Whatever the records below hold, copy it all out exactly.

▸ SOURCE MATERIAL:
= = = = =

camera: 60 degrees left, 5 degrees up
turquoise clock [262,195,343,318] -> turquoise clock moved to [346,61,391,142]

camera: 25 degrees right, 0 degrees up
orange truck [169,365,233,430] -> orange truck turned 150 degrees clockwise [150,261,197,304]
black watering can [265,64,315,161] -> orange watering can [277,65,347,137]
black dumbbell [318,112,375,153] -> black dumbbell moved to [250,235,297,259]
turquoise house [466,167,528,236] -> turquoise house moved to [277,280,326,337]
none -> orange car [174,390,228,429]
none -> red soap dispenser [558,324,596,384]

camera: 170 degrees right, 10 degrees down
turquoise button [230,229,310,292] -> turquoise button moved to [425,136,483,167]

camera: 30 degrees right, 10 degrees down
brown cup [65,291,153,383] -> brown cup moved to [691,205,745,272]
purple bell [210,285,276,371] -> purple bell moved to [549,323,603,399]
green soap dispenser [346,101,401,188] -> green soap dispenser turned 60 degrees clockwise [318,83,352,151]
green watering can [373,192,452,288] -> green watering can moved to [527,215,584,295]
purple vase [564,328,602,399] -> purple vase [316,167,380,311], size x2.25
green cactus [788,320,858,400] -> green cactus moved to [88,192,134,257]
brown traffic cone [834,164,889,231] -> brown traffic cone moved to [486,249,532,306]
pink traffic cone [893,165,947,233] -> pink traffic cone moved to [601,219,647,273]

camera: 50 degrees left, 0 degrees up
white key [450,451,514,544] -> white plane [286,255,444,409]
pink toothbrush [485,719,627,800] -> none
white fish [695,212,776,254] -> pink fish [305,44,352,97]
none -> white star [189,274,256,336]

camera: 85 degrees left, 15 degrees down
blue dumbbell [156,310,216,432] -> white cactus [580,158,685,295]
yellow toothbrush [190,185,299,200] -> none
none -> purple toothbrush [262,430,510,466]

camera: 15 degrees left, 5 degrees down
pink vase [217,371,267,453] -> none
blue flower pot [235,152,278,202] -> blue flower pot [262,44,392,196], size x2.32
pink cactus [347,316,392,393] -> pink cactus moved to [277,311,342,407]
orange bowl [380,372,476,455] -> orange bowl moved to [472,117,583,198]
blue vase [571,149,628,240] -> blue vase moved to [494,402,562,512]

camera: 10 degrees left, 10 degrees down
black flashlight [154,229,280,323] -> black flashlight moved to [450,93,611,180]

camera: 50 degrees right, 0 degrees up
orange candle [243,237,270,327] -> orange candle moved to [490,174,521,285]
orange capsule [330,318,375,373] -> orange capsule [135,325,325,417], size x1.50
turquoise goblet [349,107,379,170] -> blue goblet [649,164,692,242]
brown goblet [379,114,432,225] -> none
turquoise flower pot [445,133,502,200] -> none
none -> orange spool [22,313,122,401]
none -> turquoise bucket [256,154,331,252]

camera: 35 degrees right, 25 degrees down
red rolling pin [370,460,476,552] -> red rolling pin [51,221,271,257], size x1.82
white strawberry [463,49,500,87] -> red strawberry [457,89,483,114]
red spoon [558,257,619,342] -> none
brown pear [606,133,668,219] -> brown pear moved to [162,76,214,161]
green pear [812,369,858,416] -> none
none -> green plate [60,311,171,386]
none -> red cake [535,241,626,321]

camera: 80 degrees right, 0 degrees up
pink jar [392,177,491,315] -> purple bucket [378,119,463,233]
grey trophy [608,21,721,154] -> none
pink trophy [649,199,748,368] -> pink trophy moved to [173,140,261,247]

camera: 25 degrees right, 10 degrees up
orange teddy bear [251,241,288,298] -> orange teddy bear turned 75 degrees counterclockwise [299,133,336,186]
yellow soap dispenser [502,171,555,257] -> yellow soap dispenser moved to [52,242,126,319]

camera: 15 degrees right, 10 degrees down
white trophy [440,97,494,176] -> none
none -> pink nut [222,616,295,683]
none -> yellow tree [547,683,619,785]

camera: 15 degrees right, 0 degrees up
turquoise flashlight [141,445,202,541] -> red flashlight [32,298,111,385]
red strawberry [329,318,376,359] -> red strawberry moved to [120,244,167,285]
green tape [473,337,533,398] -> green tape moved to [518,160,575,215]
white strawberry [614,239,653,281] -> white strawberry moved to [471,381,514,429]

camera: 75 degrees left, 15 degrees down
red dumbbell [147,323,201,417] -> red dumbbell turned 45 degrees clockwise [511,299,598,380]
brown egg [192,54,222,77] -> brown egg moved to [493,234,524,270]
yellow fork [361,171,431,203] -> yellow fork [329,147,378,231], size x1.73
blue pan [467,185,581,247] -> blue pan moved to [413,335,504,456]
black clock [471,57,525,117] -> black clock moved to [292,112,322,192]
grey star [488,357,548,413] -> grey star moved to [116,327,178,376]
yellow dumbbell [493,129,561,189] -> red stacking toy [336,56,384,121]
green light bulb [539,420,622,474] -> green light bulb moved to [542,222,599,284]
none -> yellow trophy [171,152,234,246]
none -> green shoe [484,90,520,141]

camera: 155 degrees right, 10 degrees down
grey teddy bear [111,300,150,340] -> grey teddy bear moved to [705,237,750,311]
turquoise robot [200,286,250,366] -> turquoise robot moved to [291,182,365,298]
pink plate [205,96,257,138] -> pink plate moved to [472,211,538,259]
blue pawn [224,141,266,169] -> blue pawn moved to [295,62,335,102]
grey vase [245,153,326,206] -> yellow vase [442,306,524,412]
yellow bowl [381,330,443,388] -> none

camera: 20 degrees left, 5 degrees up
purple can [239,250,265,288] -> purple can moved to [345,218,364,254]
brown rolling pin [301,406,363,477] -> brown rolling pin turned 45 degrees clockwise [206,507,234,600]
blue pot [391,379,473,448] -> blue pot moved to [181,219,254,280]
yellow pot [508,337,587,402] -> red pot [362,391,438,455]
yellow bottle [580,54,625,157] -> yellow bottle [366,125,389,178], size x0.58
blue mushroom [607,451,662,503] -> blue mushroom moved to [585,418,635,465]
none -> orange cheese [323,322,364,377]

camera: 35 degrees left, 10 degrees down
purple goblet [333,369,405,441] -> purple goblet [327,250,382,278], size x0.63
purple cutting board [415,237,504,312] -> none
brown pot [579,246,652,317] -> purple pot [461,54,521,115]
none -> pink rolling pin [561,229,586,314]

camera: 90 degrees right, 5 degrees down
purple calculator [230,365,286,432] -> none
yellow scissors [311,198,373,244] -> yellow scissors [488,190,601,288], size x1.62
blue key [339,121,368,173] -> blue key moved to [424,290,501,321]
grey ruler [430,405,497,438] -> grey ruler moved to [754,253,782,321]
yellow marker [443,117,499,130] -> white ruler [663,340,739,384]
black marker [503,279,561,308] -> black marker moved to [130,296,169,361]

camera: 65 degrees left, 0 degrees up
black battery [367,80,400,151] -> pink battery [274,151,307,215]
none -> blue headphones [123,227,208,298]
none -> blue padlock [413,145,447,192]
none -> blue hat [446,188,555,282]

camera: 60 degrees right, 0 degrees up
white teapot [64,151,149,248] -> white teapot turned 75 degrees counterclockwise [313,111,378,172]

= = = = =

▸ EXPECTED OUTPUT:
camera: 60 degrees left, 5 degrees up
turquoise clock [262,195,343,318] -> turquoise clock moved to [346,61,391,142]

camera: 25 degrees right, 0 degrees up
orange truck [169,365,233,430] -> orange truck turned 150 degrees clockwise [150,261,197,304]
black watering can [265,64,315,161] -> orange watering can [277,65,347,137]
black dumbbell [318,112,375,153] -> black dumbbell moved to [250,235,297,259]
turquoise house [466,167,528,236] -> turquoise house moved to [277,280,326,337]
none -> orange car [174,390,228,429]
none -> red soap dispenser [558,324,596,384]

camera: 170 degrees right, 10 degrees down
turquoise button [230,229,310,292] -> turquoise button moved to [425,136,483,167]

camera: 30 degrees right, 10 degrees down
brown cup [65,291,153,383] -> brown cup moved to [691,205,745,272]
purple bell [210,285,276,371] -> purple bell moved to [549,323,603,399]
green soap dispenser [346,101,401,188] -> green soap dispenser turned 60 degrees clockwise [318,83,352,151]
green watering can [373,192,452,288] -> green watering can moved to [527,215,584,295]
purple vase [564,328,602,399] -> purple vase [316,167,380,311], size x2.25
green cactus [788,320,858,400] -> green cactus moved to [88,192,134,257]
brown traffic cone [834,164,889,231] -> brown traffic cone moved to [486,249,532,306]
pink traffic cone [893,165,947,233] -> pink traffic cone moved to [601,219,647,273]

camera: 50 degrees left, 0 degrees up
white key [450,451,514,544] -> white plane [286,255,444,409]
pink toothbrush [485,719,627,800] -> none
white fish [695,212,776,254] -> pink fish [305,44,352,97]
none -> white star [189,274,256,336]

camera: 85 degrees left, 15 degrees down
blue dumbbell [156,310,216,432] -> white cactus [580,158,685,295]
yellow toothbrush [190,185,299,200] -> none
none -> purple toothbrush [262,430,510,466]

camera: 15 degrees left, 5 degrees down
pink vase [217,371,267,453] -> none
blue flower pot [235,152,278,202] -> blue flower pot [262,44,392,196], size x2.32
pink cactus [347,316,392,393] -> pink cactus moved to [277,311,342,407]
orange bowl [380,372,476,455] -> orange bowl moved to [472,117,583,198]
blue vase [571,149,628,240] -> blue vase moved to [494,402,562,512]

camera: 10 degrees left, 10 degrees down
black flashlight [154,229,280,323] -> black flashlight moved to [450,93,611,180]

camera: 50 degrees right, 0 degrees up
orange candle [243,237,270,327] -> orange candle moved to [490,174,521,285]
orange capsule [330,318,375,373] -> orange capsule [135,325,325,417], size x1.50
turquoise goblet [349,107,379,170] -> blue goblet [649,164,692,242]
brown goblet [379,114,432,225] -> none
turquoise flower pot [445,133,502,200] -> none
none -> orange spool [22,313,122,401]
none -> turquoise bucket [256,154,331,252]

camera: 35 degrees right, 25 degrees down
red rolling pin [370,460,476,552] -> red rolling pin [51,221,271,257], size x1.82
white strawberry [463,49,500,87] -> red strawberry [457,89,483,114]
red spoon [558,257,619,342] -> none
brown pear [606,133,668,219] -> brown pear moved to [162,76,214,161]
green pear [812,369,858,416] -> none
none -> green plate [60,311,171,386]
none -> red cake [535,241,626,321]

camera: 80 degrees right, 0 degrees up
pink jar [392,177,491,315] -> purple bucket [378,119,463,233]
grey trophy [608,21,721,154] -> none
pink trophy [649,199,748,368] -> pink trophy moved to [173,140,261,247]

camera: 25 degrees right, 10 degrees up
orange teddy bear [251,241,288,298] -> orange teddy bear turned 75 degrees counterclockwise [299,133,336,186]
yellow soap dispenser [502,171,555,257] -> yellow soap dispenser moved to [52,242,126,319]

camera: 15 degrees right, 10 degrees down
white trophy [440,97,494,176] -> none
none -> pink nut [222,616,295,683]
none -> yellow tree [547,683,619,785]

camera: 15 degrees right, 0 degrees up
turquoise flashlight [141,445,202,541] -> red flashlight [32,298,111,385]
red strawberry [329,318,376,359] -> red strawberry moved to [120,244,167,285]
green tape [473,337,533,398] -> green tape moved to [518,160,575,215]
white strawberry [614,239,653,281] -> white strawberry moved to [471,381,514,429]

camera: 75 degrees left, 15 degrees down
red dumbbell [147,323,201,417] -> red dumbbell turned 45 degrees clockwise [511,299,598,380]
brown egg [192,54,222,77] -> brown egg moved to [493,234,524,270]
yellow fork [361,171,431,203] -> yellow fork [329,147,378,231], size x1.73
blue pan [467,185,581,247] -> blue pan moved to [413,335,504,456]
black clock [471,57,525,117] -> black clock moved to [292,112,322,192]
grey star [488,357,548,413] -> grey star moved to [116,327,178,376]
yellow dumbbell [493,129,561,189] -> red stacking toy [336,56,384,121]
green light bulb [539,420,622,474] -> green light bulb moved to [542,222,599,284]
none -> yellow trophy [171,152,234,246]
none -> green shoe [484,90,520,141]

camera: 155 degrees right, 10 degrees down
grey teddy bear [111,300,150,340] -> grey teddy bear moved to [705,237,750,311]
turquoise robot [200,286,250,366] -> turquoise robot moved to [291,182,365,298]
pink plate [205,96,257,138] -> pink plate moved to [472,211,538,259]
blue pawn [224,141,266,169] -> blue pawn moved to [295,62,335,102]
grey vase [245,153,326,206] -> yellow vase [442,306,524,412]
yellow bowl [381,330,443,388] -> none

camera: 20 degrees left, 5 degrees up
purple can [239,250,265,288] -> purple can moved to [345,218,364,254]
brown rolling pin [301,406,363,477] -> brown rolling pin turned 45 degrees clockwise [206,507,234,600]
blue pot [391,379,473,448] -> blue pot moved to [181,219,254,280]
yellow pot [508,337,587,402] -> red pot [362,391,438,455]
yellow bottle [580,54,625,157] -> yellow bottle [366,125,389,178], size x0.58
blue mushroom [607,451,662,503] -> blue mushroom moved to [585,418,635,465]
none -> orange cheese [323,322,364,377]

camera: 35 degrees left, 10 degrees down
purple goblet [333,369,405,441] -> purple goblet [327,250,382,278], size x0.63
purple cutting board [415,237,504,312] -> none
brown pot [579,246,652,317] -> purple pot [461,54,521,115]
none -> pink rolling pin [561,229,586,314]

camera: 90 degrees right, 5 degrees down
purple calculator [230,365,286,432] -> none
yellow scissors [311,198,373,244] -> yellow scissors [488,190,601,288], size x1.62
blue key [339,121,368,173] -> blue key moved to [424,290,501,321]
grey ruler [430,405,497,438] -> grey ruler moved to [754,253,782,321]
yellow marker [443,117,499,130] -> white ruler [663,340,739,384]
black marker [503,279,561,308] -> black marker moved to [130,296,169,361]

camera: 65 degrees left, 0 degrees up
black battery [367,80,400,151] -> pink battery [274,151,307,215]
none -> blue headphones [123,227,208,298]
none -> blue padlock [413,145,447,192]
none -> blue hat [446,188,555,282]

camera: 60 degrees right, 0 degrees up
white teapot [64,151,149,248] -> white teapot turned 75 degrees counterclockwise [313,111,378,172]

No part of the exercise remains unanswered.